Top of DATA PROVIDED

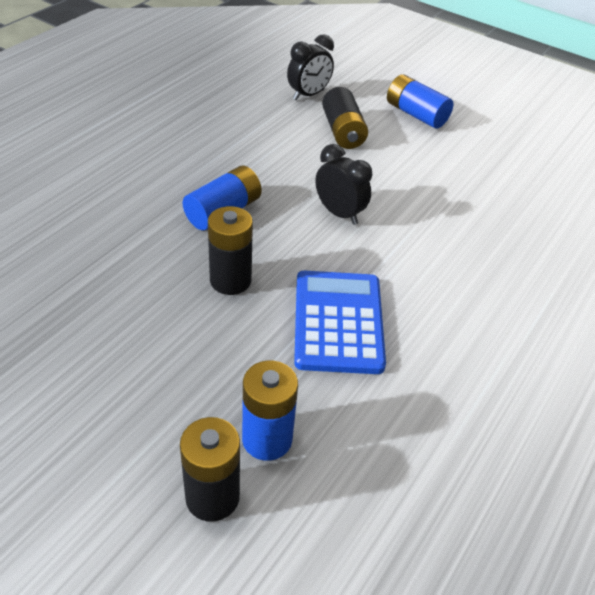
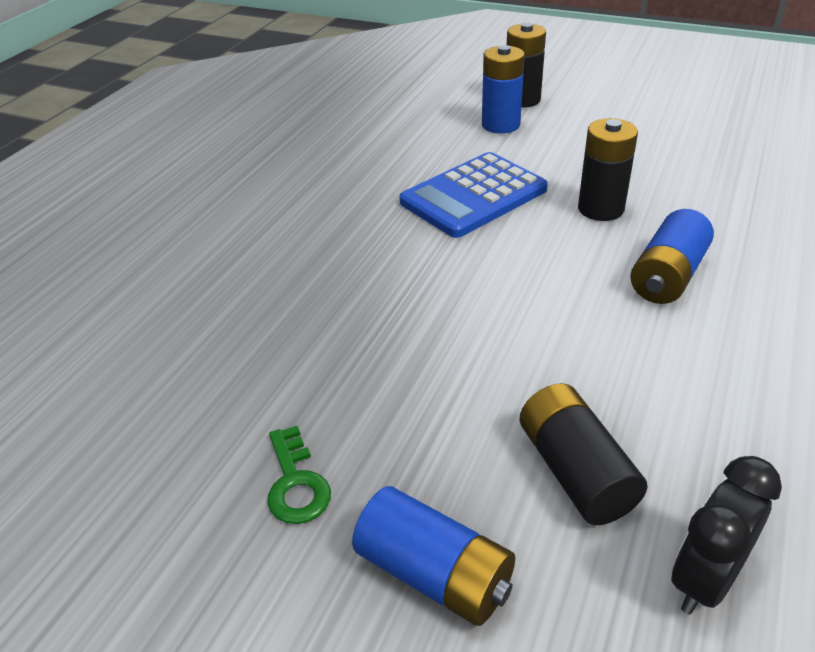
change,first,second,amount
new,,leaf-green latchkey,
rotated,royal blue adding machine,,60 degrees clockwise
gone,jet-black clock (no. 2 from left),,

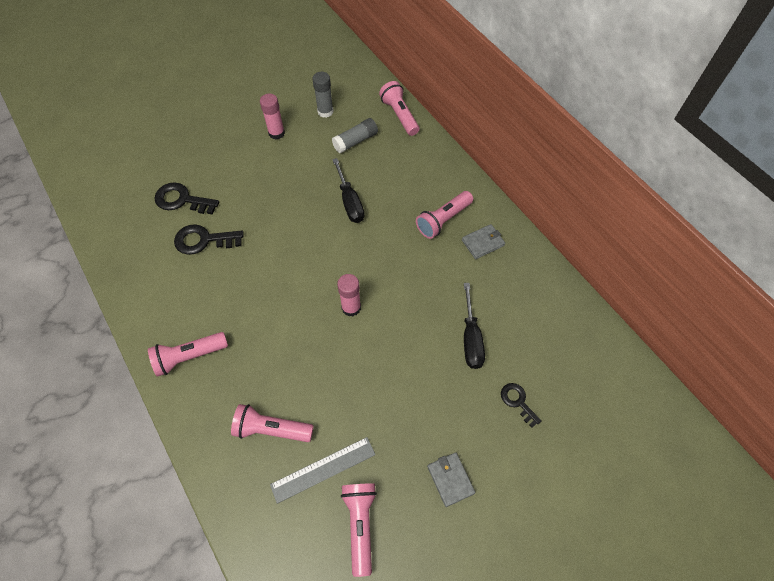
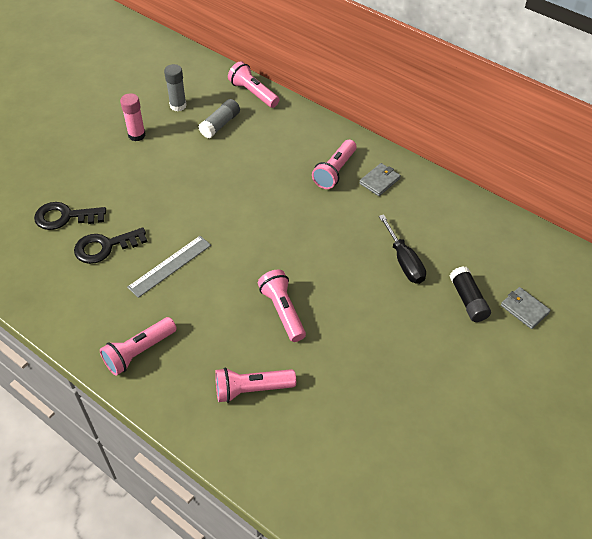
change,first,second,amount
shifted,grey ruler,,
shifted,rose-pink torch (no. 3 from left in the first image),rose-pink torch (no. 4 from left),
swapped,jet-black latchkey (no. 3 from left),jet-black stick of glue,
shifted,grey wallet (no. 1 from left in the first image),grey wallet (no. 2 from left),
gone,jet-black screwdriver (no. 1 from left),,
gone,rose-pink stick of glue (no. 2 from left),,

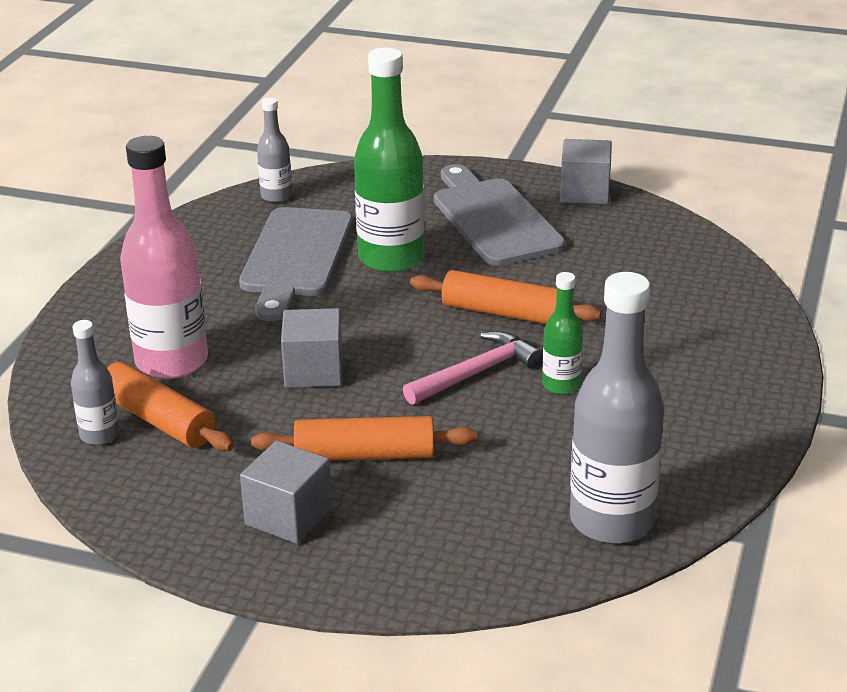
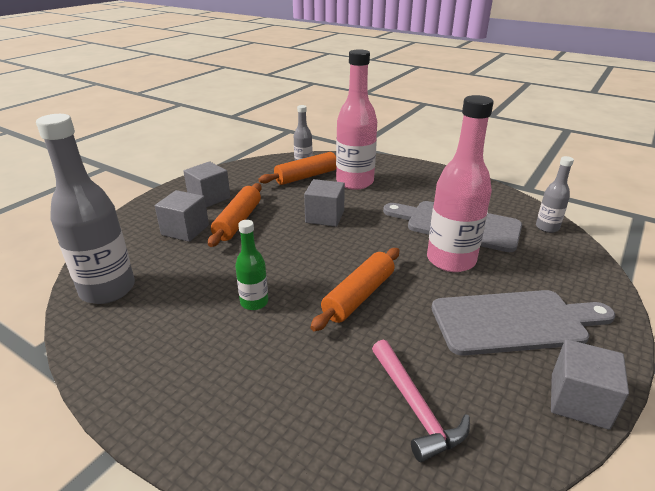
change,first,second,amount
new,,grey solid cube (no. 1 from left),
shifted,rose-pink hammer,,
repainted,leaf-green drink bottle (no. 1 from left),rose-pink drink bottle (no. 2 from left),

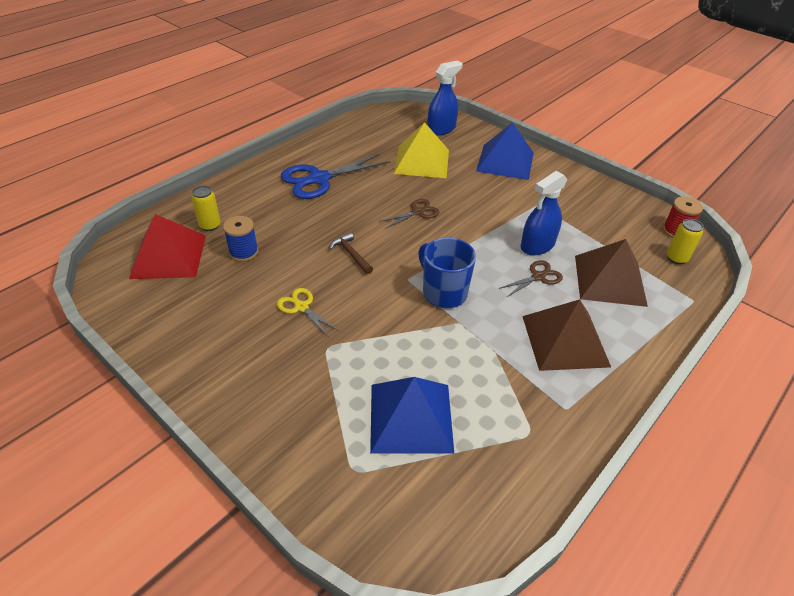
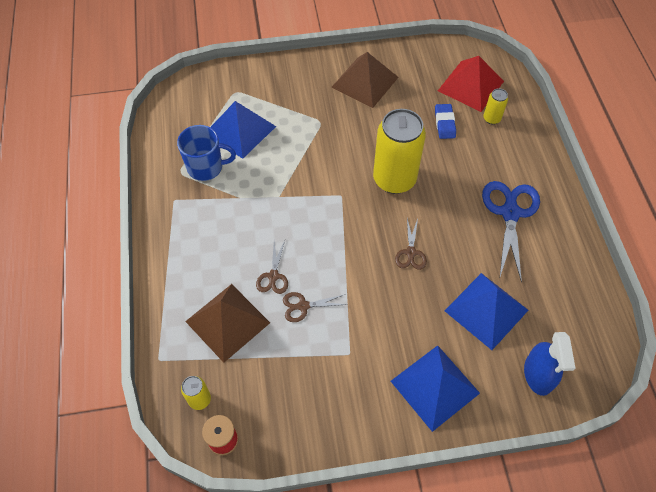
change,first,second,amount
shifted,royal blue tea mug,,
swapped,royal blue sprayer (no. 2 from left),russet pair of scissors (no. 2 from left),
shifted,russet solid pyramid (no. 1 from left in the first image),russet solid pyramid (no. 2 from left),
swapped,russet hammer,yellow can (no. 2 from left),
swapped,royal blue spool,royal blue eraser,
repainted,yellow solid pyramid,royal blue solid pyramid (no. 3 from left),
gone,yellow pair of scissors,,

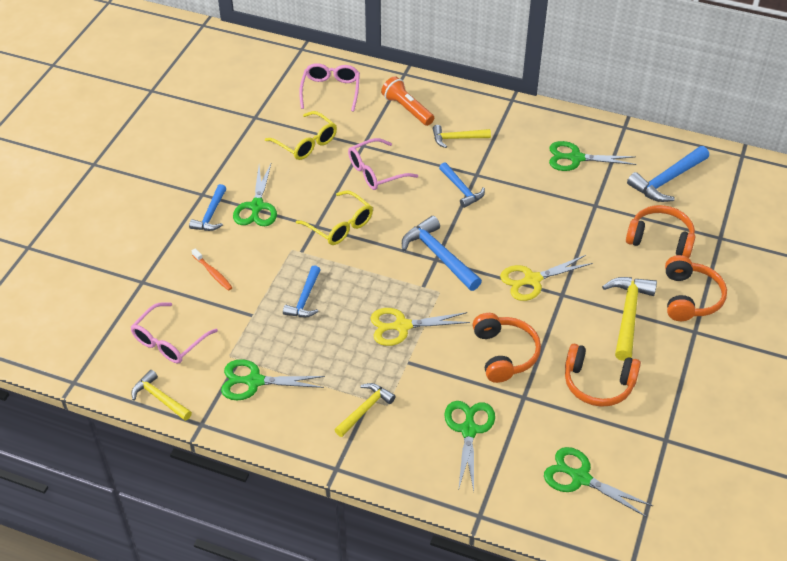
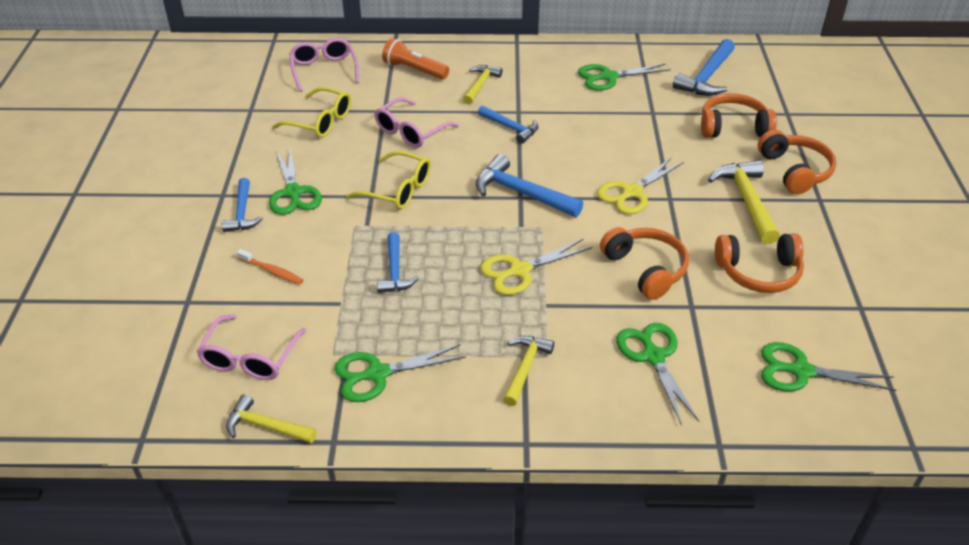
change,first,second,amount
rotated,yellow hammer (no. 3 from left in the first image),yellow hammer (no. 2 from left),135 degrees clockwise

Bottom of DATA PROVIDED

__ACTION ITEM__
Return exactly the lines that appear in the data above between the line containing "gone,jet-black screwdriver (no." and the line containing "shifted,royal blue tea", both of which are included, and leave the pictures out.

__SOLUTION TO THIS EXERCISE__
gone,jet-black screwdriver (no. 1 from left),,
gone,rose-pink stick of glue (no. 2 from left),,

change,first,second,amount
new,,grey solid cube (no. 1 from left),
shifted,rose-pink hammer,,
repainted,leaf-green drink bottle (no. 1 from left),rose-pink drink bottle (no. 2 from left),

change,first,second,amount
shifted,royal blue tea mug,,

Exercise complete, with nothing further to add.